Segment Open
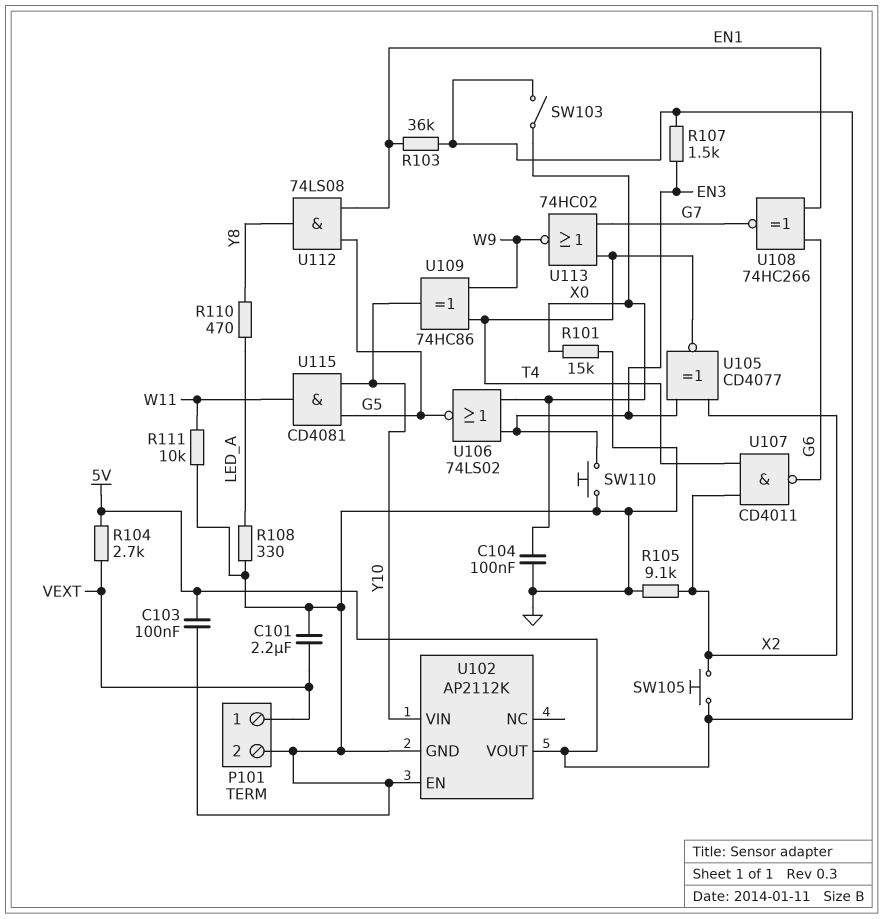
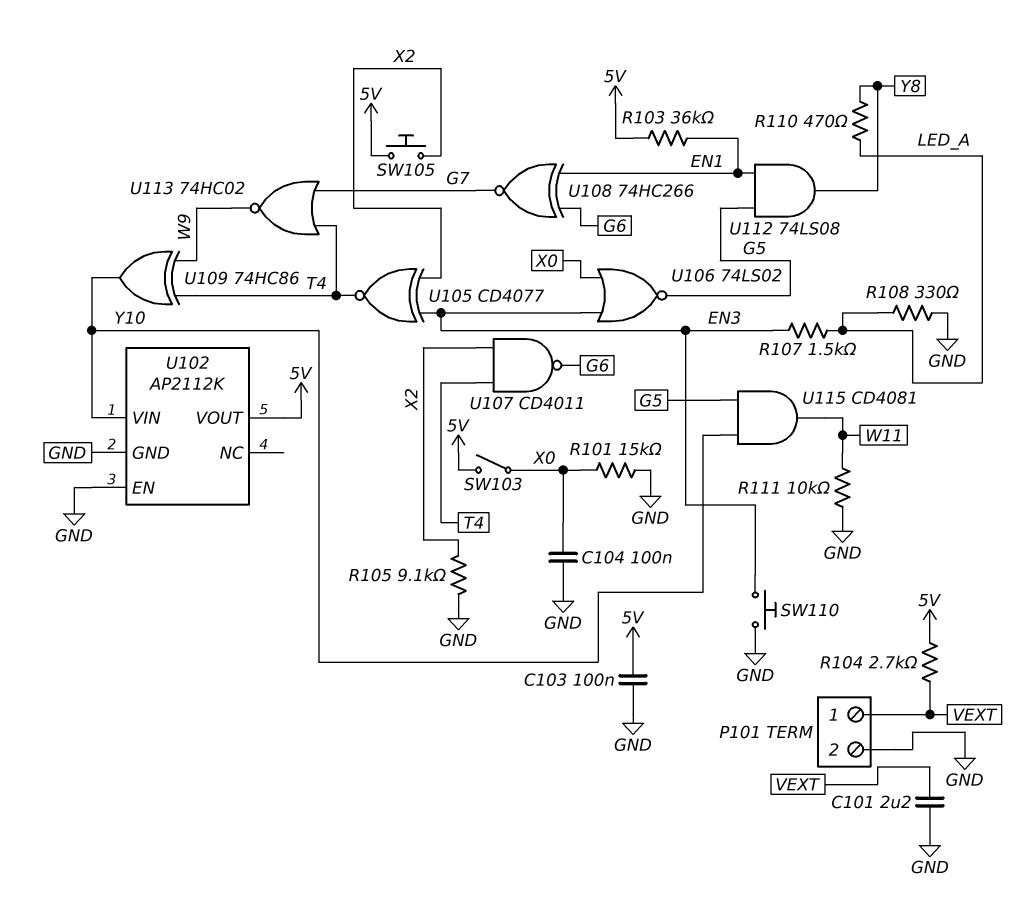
R107: 1.5k (5V, EN3) -> 1.5k (EN3, LED_A)

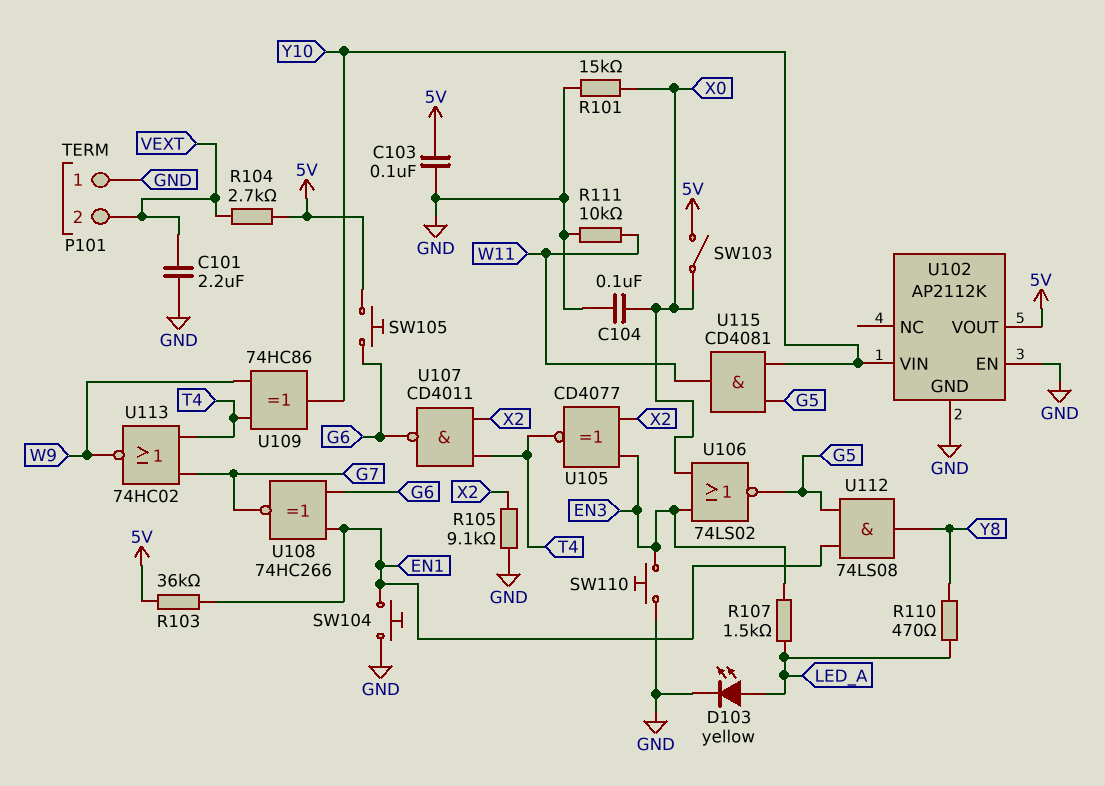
D103: none -> LED yellow (A LED_A, K GND)
P101 pin 1: VEXT -> GND
P101 pin 2: GND -> VEXT
R108: 330 (GND, LED_A) -> none
SW104: none -> button (EN1, GND)
SW105: button (5V, X2) -> button (5V, G6)

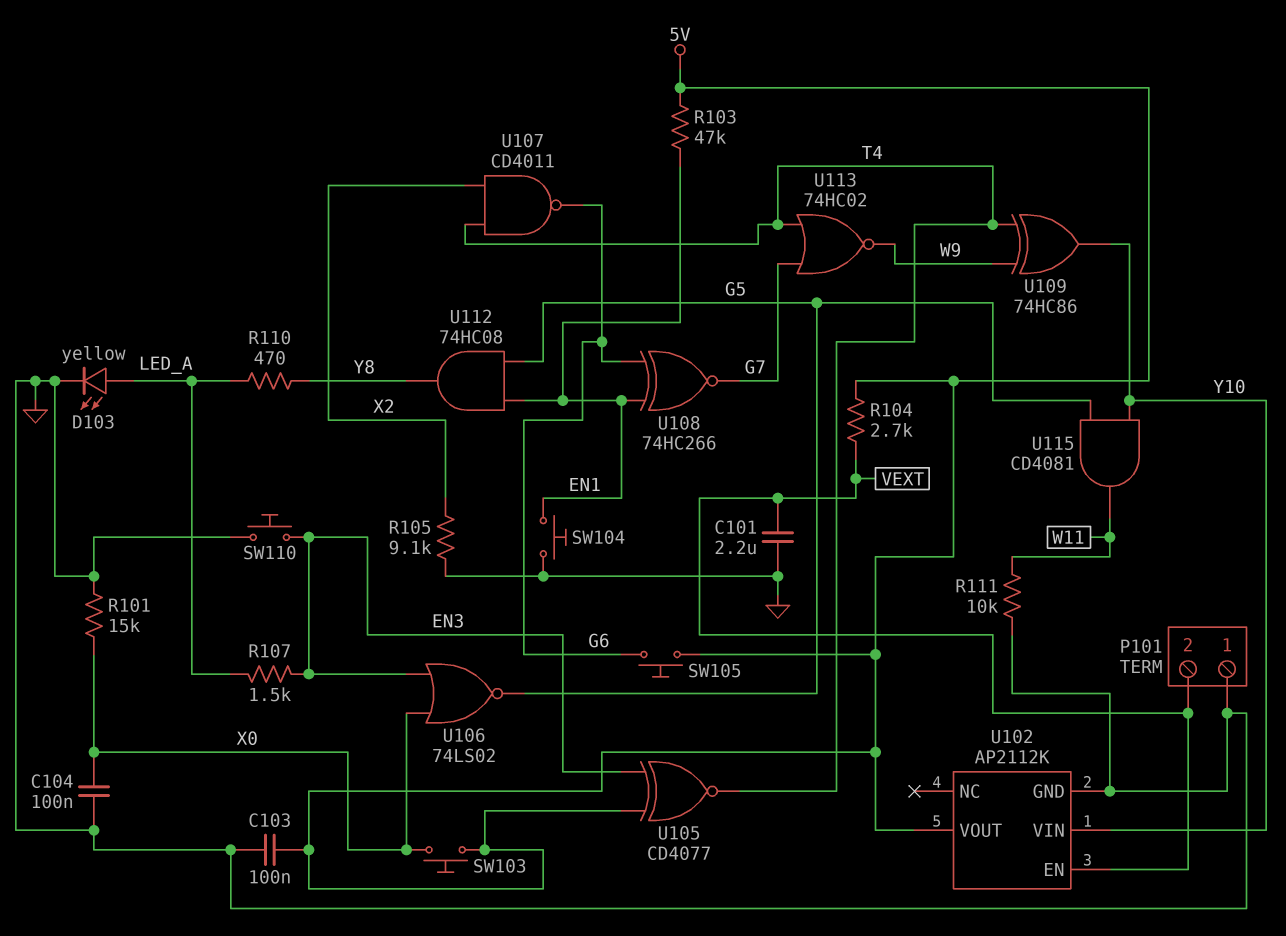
R103: 36k (5V, EN1) -> 47k (5V, EN1)
SW103: switch (5V, X0) -> button (5V, X0)
U102 pin EN: GND -> VEXT
U105: XNOR CD4077 (in EN3, in X2, out T4) -> XNOR CD4077 (in 5V, in EN3, out T4)
U112: AND 74LS08 (in EN1, in G5, out Y8) -> AND 74HC08 (in EN1, in G5, out Y8)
Segment Closed
▸ **Exercise goal**
Could you set down every entry again exactly as written, leaving out any pictures?

▸ **Output for this exercise**
R107: 1.5k (5V, EN3) -> 1.5k (EN3, LED_A)

D103: none -> LED yellow (A LED_A, K GND)
P101 pin 1: VEXT -> GND
P101 pin 2: GND -> VEXT
R108: 330 (GND, LED_A) -> none
SW104: none -> button (EN1, GND)
SW105: button (5V, X2) -> button (5V, G6)

R103: 36k (5V, EN1) -> 47k (5V, EN1)
SW103: switch (5V, X0) -> button (5V, X0)
U102 pin EN: GND -> VEXT
U105: XNOR CD4077 (in EN3, in X2, out T4) -> XNOR CD4077 (in 5V, in EN3, out T4)
U112: AND 74LS08 (in EN1, in G5, out Y8) -> AND 74HC08 (in EN1, in G5, out Y8)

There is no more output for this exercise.